WHAT IS NEEDED: Please reproduce the listing word for word. Pictures stay out.

DATASET RECORDS:
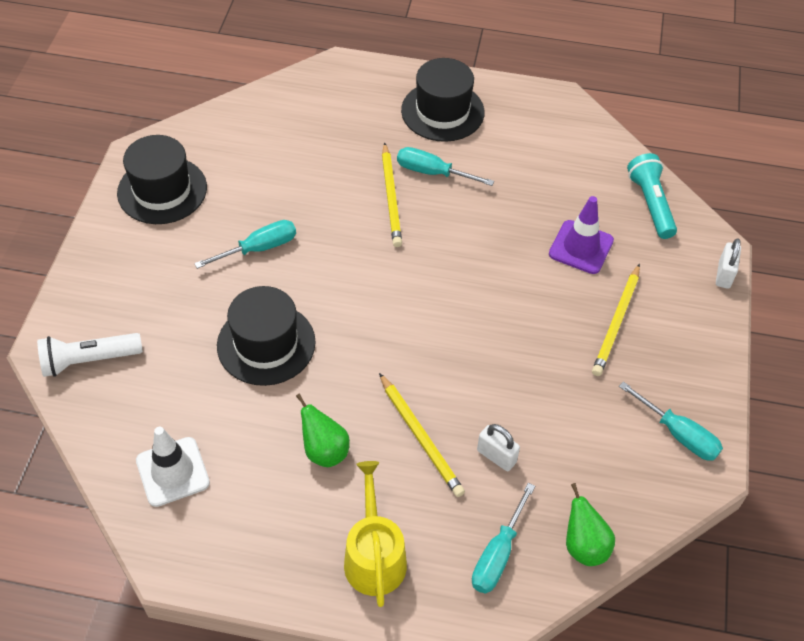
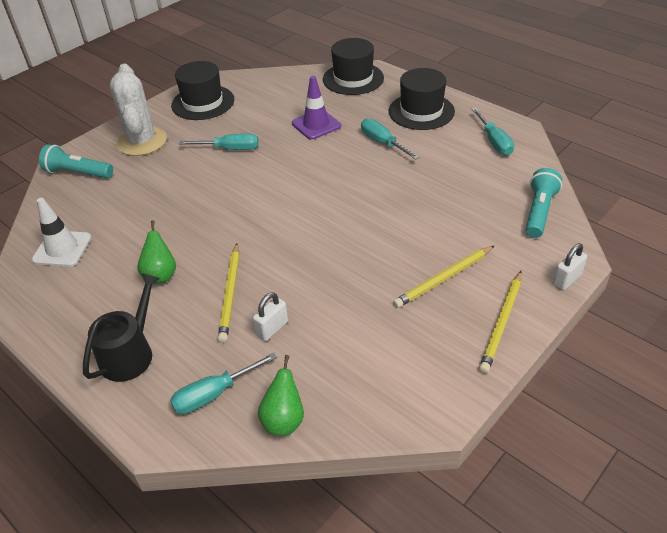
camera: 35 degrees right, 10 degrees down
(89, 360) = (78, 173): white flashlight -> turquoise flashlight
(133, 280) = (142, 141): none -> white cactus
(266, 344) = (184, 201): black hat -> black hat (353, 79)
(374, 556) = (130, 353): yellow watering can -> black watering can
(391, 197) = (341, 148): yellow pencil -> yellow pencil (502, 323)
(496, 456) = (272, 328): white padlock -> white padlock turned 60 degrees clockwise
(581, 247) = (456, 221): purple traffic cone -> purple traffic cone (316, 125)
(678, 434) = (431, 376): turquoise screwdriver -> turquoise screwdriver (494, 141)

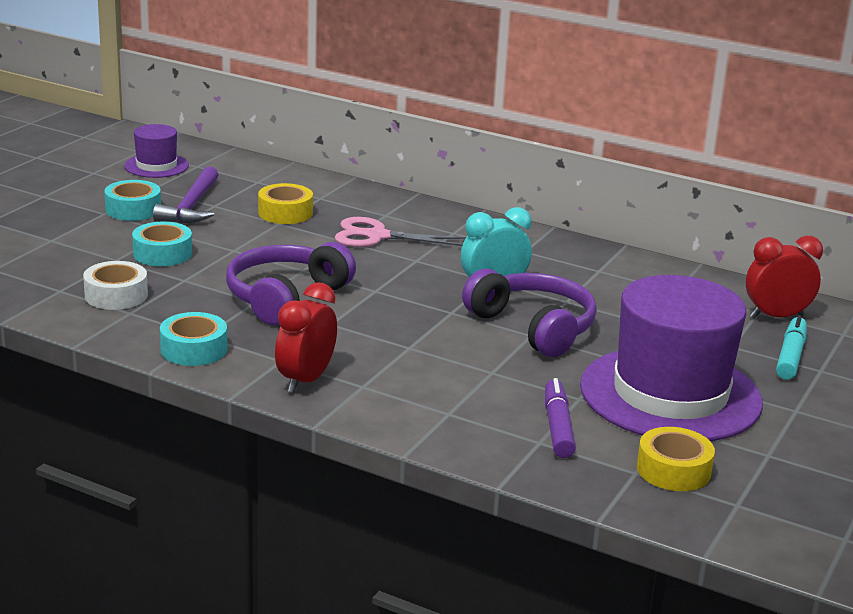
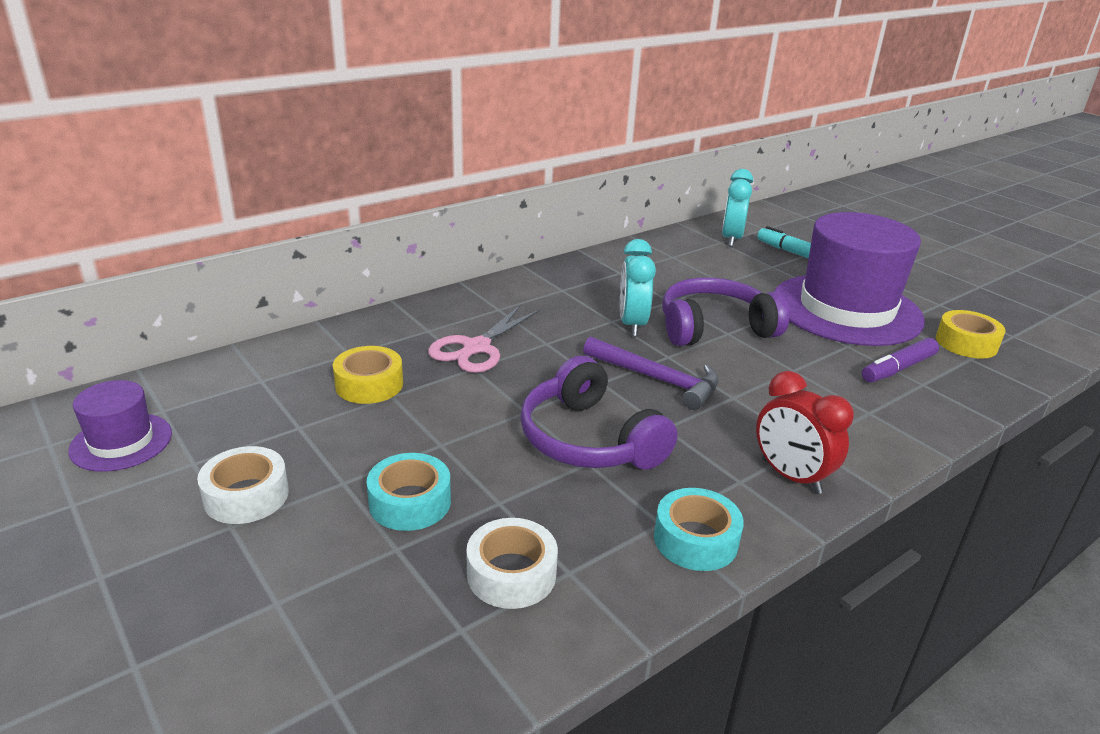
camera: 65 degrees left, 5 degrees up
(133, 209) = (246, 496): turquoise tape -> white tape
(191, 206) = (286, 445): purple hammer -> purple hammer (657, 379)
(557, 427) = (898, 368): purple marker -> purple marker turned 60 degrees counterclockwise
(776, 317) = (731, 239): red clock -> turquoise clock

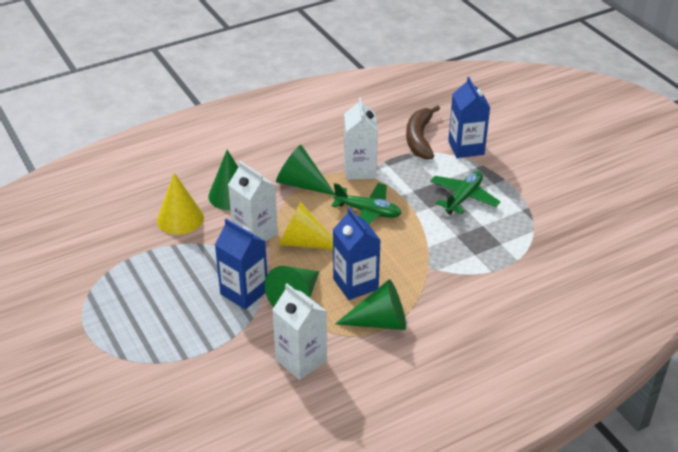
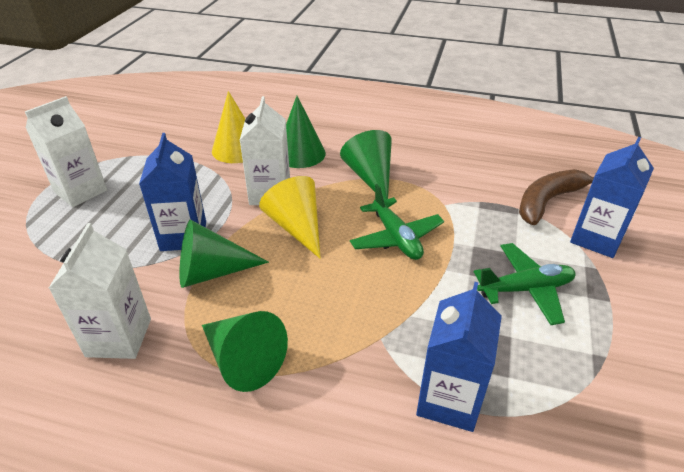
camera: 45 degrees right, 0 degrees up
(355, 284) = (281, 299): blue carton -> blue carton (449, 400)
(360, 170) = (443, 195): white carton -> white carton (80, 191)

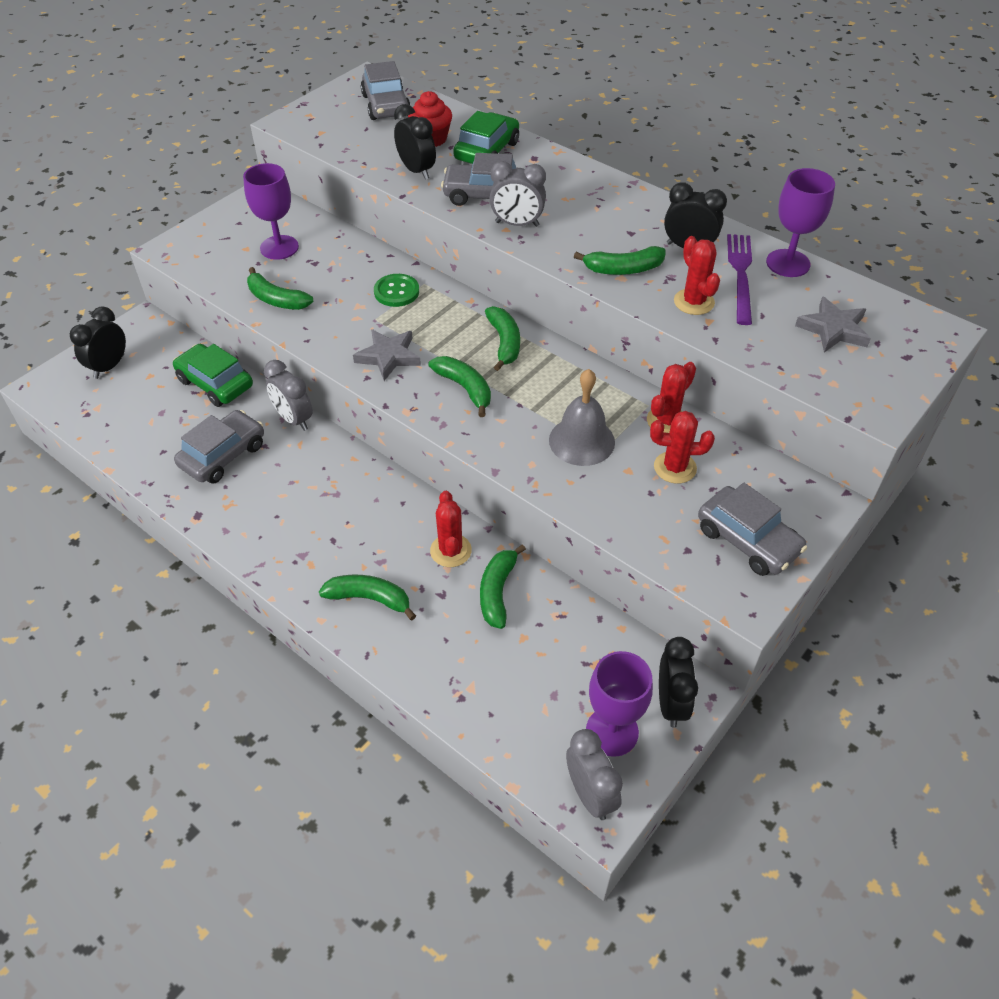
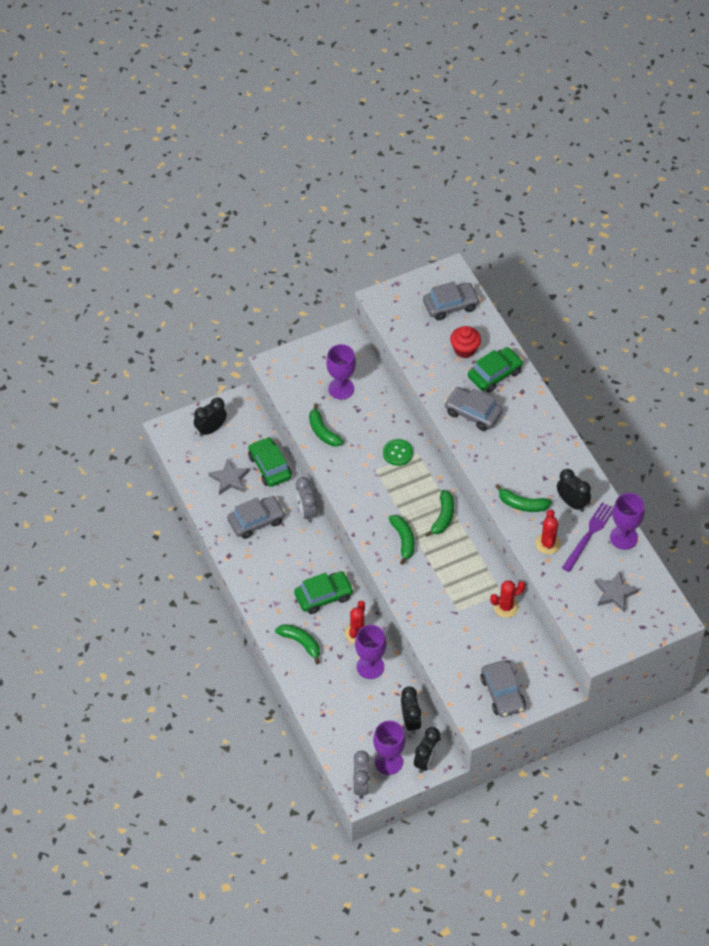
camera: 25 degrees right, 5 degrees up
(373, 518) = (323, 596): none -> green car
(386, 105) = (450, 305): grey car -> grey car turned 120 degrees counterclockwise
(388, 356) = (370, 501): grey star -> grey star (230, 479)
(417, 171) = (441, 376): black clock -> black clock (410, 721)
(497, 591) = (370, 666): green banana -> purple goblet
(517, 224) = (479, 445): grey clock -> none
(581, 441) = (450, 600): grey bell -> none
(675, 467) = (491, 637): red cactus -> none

ANSWER SPACE:
camera: 35 degrees right, 10 degrees down
(89, 360) = (78, 173): white flashlight -> turquoise flashlight
(133, 280) = (142, 141): none -> white cactus
(266, 344) = (184, 201): black hat -> black hat (353, 79)
(374, 556) = (130, 353): yellow watering can -> black watering can
(391, 197) = (341, 148): yellow pencil -> yellow pencil (502, 323)
(496, 456) = (272, 328): white padlock -> white padlock turned 60 degrees clockwise
(581, 247) = (456, 221): purple traffic cone -> purple traffic cone (316, 125)
(678, 434) = (431, 376): turquoise screwdriver -> turquoise screwdriver (494, 141)

camera: 65 degrees left, 5 degrees up
(133, 209) = (246, 496): turquoise tape -> white tape
(191, 206) = (286, 445): purple hammer -> purple hammer (657, 379)
(557, 427) = (898, 368): purple marker -> purple marker turned 60 degrees counterclockwise
(776, 317) = (731, 239): red clock -> turquoise clock

camera: 45 degrees right, 0 degrees up
(355, 284) = (281, 299): blue carton -> blue carton (449, 400)
(360, 170) = (443, 195): white carton -> white carton (80, 191)

camera: 25 degrees right, 5 degrees up
(373, 518) = (323, 596): none -> green car
(386, 105) = (450, 305): grey car -> grey car turned 120 degrees counterclockwise
(388, 356) = (370, 501): grey star -> grey star (230, 479)
(417, 171) = (441, 376): black clock -> black clock (410, 721)
(497, 591) = (370, 666): green banana -> purple goblet
(517, 224) = (479, 445): grey clock -> none
(581, 441) = (450, 600): grey bell -> none
(675, 467) = (491, 637): red cactus -> none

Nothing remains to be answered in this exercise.